━━━ Records supplied ━━━

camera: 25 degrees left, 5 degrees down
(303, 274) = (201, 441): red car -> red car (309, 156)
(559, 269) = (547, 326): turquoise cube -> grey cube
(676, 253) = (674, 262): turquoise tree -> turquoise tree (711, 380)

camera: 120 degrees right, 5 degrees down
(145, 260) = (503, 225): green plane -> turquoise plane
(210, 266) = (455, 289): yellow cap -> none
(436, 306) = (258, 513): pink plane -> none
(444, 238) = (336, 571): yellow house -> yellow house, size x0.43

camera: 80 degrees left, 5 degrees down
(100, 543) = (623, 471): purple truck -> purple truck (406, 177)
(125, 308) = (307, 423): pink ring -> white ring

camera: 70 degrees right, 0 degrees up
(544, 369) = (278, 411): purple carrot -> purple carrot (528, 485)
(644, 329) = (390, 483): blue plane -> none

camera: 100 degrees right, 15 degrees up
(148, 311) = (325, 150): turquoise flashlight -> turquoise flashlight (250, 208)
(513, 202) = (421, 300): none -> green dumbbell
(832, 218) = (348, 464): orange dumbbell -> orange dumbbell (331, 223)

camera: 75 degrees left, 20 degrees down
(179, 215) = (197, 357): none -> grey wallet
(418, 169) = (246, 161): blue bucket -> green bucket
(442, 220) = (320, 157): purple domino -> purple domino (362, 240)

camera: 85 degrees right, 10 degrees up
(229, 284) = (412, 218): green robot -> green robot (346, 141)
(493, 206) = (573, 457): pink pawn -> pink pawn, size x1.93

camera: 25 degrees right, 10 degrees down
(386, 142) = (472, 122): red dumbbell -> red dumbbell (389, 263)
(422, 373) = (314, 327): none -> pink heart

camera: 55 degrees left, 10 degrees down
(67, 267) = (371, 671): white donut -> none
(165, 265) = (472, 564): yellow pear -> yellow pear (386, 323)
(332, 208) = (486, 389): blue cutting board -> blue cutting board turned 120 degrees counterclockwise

━━━

** Instructions for the task **
Take from the listing every line in which the word "size" appears.

** Written reply **
(444, 238) = (336, 571): yellow house -> yellow house, size x0.43
(493, 206) = (573, 457): pink pawn -> pink pawn, size x1.93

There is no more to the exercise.